• Work instructions:
Exclude images, then output the remaining data verbatim.

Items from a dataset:
────────────────

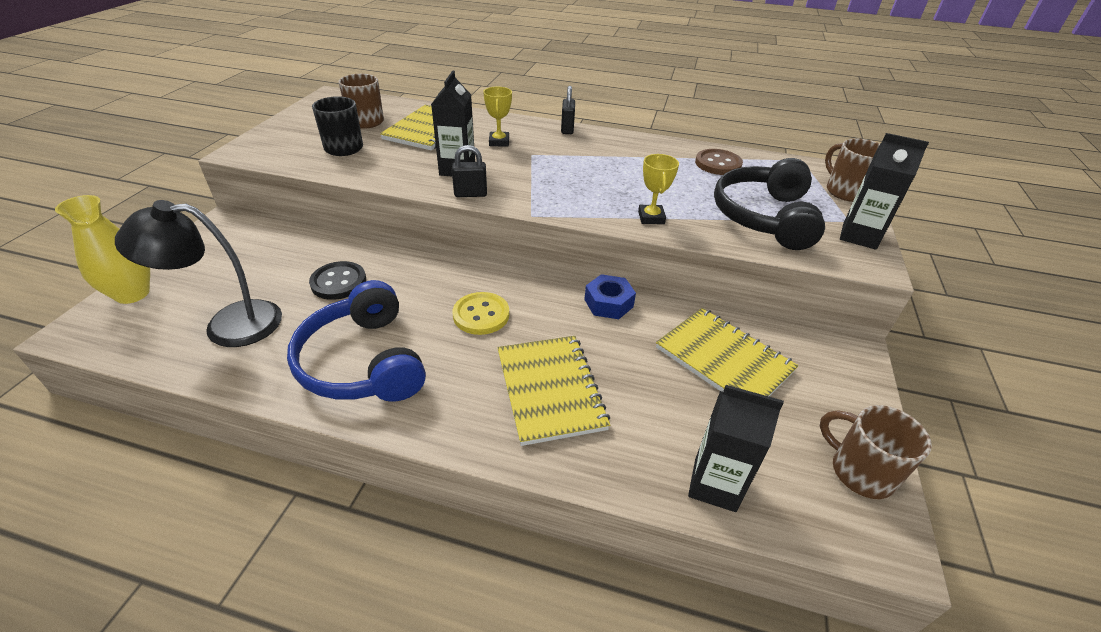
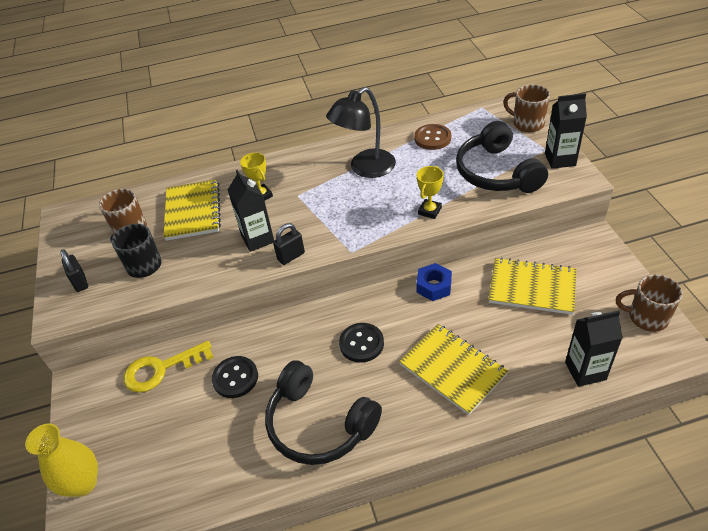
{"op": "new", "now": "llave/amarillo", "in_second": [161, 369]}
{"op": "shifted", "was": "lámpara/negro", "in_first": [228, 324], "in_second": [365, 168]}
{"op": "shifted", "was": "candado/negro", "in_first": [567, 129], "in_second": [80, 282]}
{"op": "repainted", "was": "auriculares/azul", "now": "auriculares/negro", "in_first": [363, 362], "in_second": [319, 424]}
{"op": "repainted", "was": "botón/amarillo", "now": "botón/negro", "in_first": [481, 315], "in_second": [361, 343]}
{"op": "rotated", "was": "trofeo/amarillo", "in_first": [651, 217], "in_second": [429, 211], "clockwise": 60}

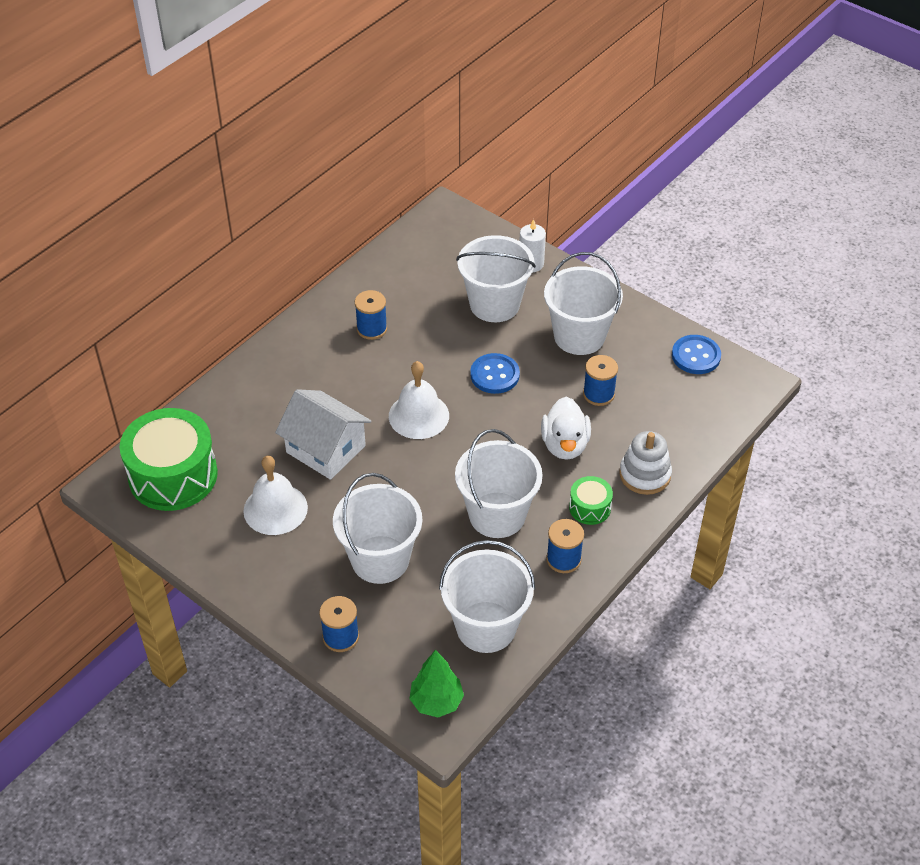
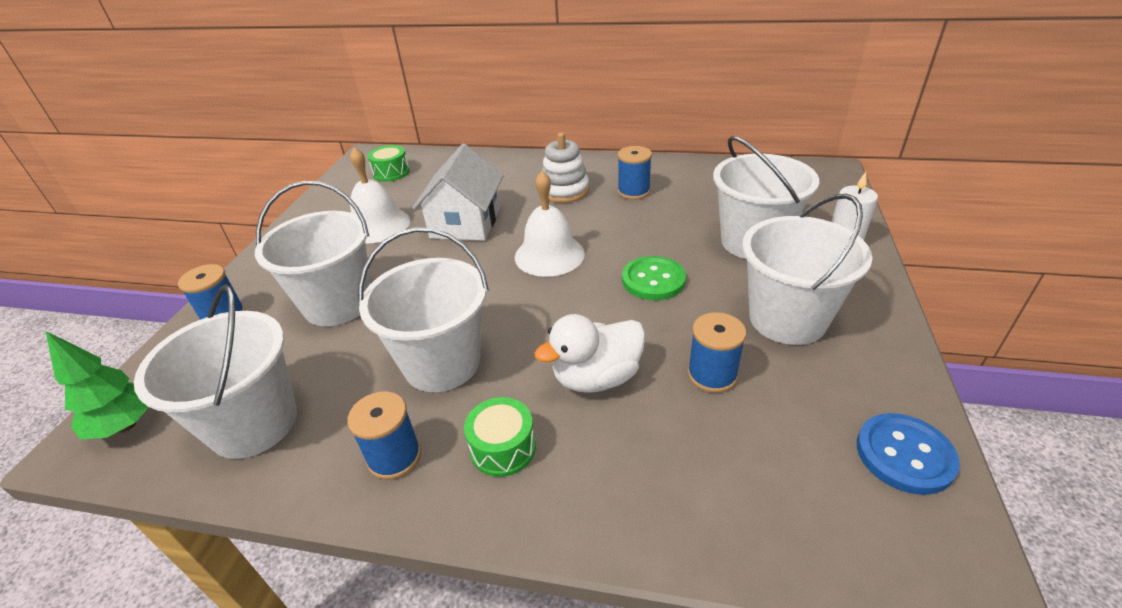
{"op": "shifted", "was": "juguete apilable/blanco", "in_first": [645, 474], "in_second": [564, 191]}
{"op": "repainted", "was": "botón/azul", "now": "botón/verde", "in_first": [494, 375], "in_second": [653, 280]}
{"op": "scaled", "was": "tambor/verde", "in_first": [173, 475], "in_second": [391, 172], "ratio": 0.47}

────────────────

• Finished task:
{"op": "new", "now": "llave/amarillo", "in_second": [161, 369]}
{"op": "shifted", "was": "lámpara/negro", "in_first": [228, 324], "in_second": [365, 168]}
{"op": "shifted", "was": "candado/negro", "in_first": [567, 129], "in_second": [80, 282]}
{"op": "repainted", "was": "auriculares/azul", "now": "auriculares/negro", "in_first": [363, 362], "in_second": [319, 424]}
{"op": "repainted", "was": "botón/amarillo", "now": "botón/negro", "in_first": [481, 315], "in_second": [361, 343]}
{"op": "rotated", "was": "trofeo/amarillo", "in_first": [651, 217], "in_second": [429, 211], "clockwise": 60}

{"op": "shifted", "was": "juguete apilable/blanco", "in_first": [645, 474], "in_second": [564, 191]}
{"op": "repainted", "was": "botón/azul", "now": "botón/verde", "in_first": [494, 375], "in_second": [653, 280]}
{"op": "scaled", "was": "tambor/verde", "in_first": [173, 475], "in_second": [391, 172], "ratio": 0.47}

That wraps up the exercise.